Coordinate-based object records:
━━━━━━━━━━━━━━━━━━━━

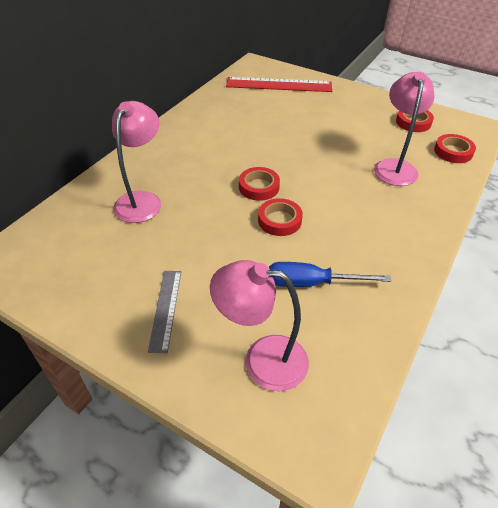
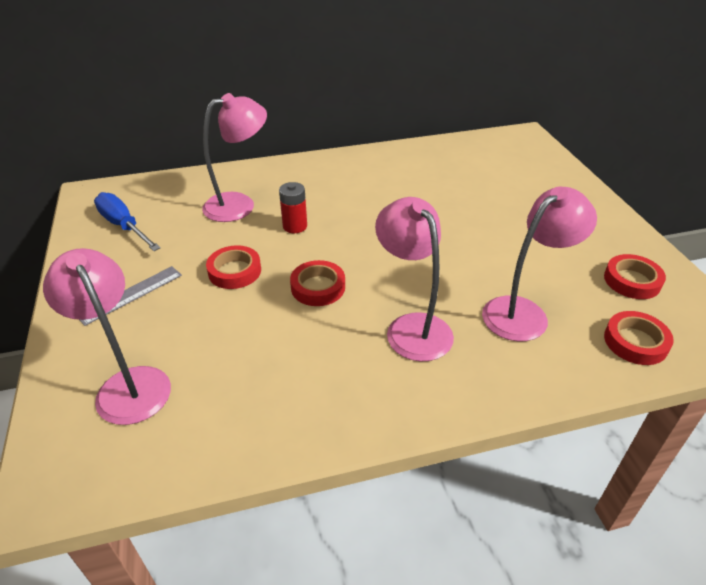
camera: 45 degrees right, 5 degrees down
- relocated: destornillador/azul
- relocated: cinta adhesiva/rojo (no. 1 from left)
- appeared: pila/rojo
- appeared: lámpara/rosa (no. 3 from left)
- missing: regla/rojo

━━━━━━━━━━━━━━━━━━━━

**Task prompt**
Nothing but the text is wanted: repeat the data above exactly, without its images.

**Task answer**
camera: 45 degrees right, 5 degrees down
- relocated: destornillador/azul
- relocated: cinta adhesiva/rojo (no. 1 from left)
- appeared: pila/rojo
- appeared: lámpara/rosa (no. 3 from left)
- missing: regla/rojo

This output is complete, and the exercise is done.